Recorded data
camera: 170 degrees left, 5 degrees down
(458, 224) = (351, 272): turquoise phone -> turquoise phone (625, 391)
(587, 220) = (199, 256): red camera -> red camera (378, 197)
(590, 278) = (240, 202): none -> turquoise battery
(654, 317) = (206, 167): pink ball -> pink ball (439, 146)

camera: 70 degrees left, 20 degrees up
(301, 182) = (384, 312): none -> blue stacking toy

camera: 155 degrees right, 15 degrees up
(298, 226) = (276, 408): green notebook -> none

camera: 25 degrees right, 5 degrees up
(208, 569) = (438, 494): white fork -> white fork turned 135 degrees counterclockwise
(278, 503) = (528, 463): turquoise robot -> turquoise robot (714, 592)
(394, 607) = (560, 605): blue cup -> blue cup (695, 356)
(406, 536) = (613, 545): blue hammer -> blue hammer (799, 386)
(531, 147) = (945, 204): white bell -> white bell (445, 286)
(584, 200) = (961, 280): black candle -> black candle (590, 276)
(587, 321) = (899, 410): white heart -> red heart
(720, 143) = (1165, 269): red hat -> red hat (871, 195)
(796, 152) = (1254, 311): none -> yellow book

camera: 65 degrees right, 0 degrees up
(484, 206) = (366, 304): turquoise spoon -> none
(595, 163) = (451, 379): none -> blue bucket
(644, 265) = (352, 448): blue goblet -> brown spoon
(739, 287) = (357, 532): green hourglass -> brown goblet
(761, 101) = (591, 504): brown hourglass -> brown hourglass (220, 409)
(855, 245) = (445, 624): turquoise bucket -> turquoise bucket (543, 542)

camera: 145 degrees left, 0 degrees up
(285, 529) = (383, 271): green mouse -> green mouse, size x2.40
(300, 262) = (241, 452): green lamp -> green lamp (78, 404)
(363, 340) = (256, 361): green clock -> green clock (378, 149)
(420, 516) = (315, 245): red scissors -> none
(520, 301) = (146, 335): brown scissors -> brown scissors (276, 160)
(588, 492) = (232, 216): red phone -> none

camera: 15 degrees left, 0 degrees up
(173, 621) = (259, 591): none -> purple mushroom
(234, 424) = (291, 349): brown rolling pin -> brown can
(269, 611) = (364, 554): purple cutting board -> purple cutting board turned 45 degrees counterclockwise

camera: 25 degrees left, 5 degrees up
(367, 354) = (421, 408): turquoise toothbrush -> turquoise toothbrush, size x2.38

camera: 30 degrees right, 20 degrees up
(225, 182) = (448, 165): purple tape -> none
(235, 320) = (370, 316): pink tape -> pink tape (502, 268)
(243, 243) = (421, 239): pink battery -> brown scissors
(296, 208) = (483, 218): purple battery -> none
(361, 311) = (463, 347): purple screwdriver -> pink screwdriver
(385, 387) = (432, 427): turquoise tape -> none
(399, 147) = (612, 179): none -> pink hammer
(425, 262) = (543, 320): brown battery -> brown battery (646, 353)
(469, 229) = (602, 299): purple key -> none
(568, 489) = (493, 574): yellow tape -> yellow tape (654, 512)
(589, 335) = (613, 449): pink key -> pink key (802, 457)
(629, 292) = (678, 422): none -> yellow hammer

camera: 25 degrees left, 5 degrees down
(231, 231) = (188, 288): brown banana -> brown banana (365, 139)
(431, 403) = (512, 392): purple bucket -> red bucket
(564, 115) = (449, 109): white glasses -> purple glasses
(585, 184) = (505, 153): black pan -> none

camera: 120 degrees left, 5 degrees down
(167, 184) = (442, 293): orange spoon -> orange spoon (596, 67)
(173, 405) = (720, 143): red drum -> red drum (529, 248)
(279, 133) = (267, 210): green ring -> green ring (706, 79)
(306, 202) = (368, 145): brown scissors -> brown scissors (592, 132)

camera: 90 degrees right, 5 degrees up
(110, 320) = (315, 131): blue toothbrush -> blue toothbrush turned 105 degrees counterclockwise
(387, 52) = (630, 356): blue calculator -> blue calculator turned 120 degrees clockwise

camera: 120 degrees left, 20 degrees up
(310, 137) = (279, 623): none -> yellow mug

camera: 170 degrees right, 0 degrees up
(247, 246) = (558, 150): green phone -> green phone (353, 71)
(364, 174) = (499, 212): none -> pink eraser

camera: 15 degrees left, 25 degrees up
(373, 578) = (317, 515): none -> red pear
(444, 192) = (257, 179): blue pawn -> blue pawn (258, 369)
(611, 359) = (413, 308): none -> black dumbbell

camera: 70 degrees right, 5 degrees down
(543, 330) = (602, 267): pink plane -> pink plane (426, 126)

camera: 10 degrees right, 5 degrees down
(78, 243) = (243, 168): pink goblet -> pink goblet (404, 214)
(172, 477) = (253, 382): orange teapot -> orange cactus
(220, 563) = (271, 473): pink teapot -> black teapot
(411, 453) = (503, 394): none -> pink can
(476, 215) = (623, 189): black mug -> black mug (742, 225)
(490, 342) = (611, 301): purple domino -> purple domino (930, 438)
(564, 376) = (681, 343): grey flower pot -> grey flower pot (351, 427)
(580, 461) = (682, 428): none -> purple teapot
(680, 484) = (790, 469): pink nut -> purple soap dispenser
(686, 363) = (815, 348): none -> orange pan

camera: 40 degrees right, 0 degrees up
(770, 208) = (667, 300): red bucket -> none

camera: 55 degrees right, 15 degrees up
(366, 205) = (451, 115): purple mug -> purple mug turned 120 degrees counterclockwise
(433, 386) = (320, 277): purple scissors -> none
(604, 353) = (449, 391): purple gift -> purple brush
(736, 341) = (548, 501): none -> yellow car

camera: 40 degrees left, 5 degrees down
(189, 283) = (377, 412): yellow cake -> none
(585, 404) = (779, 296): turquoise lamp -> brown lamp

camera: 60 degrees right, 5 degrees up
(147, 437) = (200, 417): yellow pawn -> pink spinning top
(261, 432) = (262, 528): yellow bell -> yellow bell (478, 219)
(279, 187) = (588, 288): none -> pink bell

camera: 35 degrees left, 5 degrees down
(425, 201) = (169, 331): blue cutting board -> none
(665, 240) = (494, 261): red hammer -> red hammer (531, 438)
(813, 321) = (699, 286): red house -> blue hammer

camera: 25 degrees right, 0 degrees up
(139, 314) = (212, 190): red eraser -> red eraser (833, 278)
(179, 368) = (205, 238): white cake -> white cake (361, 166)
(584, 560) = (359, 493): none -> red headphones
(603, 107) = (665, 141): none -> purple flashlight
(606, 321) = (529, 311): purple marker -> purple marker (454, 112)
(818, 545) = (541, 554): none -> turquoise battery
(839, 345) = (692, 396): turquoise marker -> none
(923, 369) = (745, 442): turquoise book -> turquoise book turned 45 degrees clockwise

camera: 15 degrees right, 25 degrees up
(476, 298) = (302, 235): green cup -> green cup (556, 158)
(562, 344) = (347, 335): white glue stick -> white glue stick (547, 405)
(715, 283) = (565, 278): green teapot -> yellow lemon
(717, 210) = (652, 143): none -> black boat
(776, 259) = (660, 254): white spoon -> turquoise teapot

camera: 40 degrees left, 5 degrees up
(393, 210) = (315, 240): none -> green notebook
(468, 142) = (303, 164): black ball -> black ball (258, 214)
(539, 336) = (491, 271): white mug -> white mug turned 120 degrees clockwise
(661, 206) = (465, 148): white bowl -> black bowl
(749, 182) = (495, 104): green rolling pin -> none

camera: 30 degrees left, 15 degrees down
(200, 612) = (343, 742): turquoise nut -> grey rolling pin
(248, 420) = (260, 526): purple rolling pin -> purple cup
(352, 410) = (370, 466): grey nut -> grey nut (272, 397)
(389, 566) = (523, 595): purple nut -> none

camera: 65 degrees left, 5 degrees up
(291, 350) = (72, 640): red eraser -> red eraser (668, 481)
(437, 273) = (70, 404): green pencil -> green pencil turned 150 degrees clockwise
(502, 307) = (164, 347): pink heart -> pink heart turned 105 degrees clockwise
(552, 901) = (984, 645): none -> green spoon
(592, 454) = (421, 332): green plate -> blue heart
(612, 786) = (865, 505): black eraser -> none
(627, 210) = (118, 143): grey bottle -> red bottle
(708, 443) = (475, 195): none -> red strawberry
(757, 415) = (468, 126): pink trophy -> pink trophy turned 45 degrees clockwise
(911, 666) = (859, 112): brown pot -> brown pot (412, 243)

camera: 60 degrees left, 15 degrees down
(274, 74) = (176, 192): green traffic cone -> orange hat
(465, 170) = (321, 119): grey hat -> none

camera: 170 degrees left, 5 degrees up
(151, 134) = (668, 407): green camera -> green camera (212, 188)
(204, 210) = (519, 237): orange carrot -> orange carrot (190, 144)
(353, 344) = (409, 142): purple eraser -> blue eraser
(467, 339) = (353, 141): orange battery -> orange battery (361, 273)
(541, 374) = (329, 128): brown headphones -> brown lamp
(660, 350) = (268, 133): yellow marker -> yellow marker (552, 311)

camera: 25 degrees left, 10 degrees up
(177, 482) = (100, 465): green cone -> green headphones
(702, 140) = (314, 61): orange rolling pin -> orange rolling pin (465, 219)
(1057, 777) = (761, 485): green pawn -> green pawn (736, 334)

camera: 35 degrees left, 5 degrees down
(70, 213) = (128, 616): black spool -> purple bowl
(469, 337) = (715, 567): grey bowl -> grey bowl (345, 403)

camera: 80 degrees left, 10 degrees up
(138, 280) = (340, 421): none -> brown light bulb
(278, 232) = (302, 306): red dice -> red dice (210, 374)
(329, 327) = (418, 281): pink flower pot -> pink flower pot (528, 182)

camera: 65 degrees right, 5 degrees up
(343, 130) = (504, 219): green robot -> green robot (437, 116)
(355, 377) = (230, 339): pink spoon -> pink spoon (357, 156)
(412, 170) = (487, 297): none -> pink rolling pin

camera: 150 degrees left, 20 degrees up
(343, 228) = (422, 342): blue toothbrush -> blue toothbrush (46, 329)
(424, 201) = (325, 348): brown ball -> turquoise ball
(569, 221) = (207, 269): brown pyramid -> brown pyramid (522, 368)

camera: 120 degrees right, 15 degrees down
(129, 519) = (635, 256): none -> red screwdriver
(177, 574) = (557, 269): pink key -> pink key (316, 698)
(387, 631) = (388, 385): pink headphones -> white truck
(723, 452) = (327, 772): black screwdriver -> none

> **Your instructions**: The required output is every line above from the one with "(761, 101) = (591, 504): brown" down to the one with "(420, 516) = (315, 245): red scissors -> none", restated word for word, ends included.

> **Task solution**:
(761, 101) = (591, 504): brown hourglass -> brown hourglass (220, 409)
(855, 245) = (445, 624): turquoise bucket -> turquoise bucket (543, 542)

camera: 145 degrees left, 0 degrees up
(285, 529) = (383, 271): green mouse -> green mouse, size x2.40
(300, 262) = (241, 452): green lamp -> green lamp (78, 404)
(363, 340) = (256, 361): green clock -> green clock (378, 149)
(420, 516) = (315, 245): red scissors -> none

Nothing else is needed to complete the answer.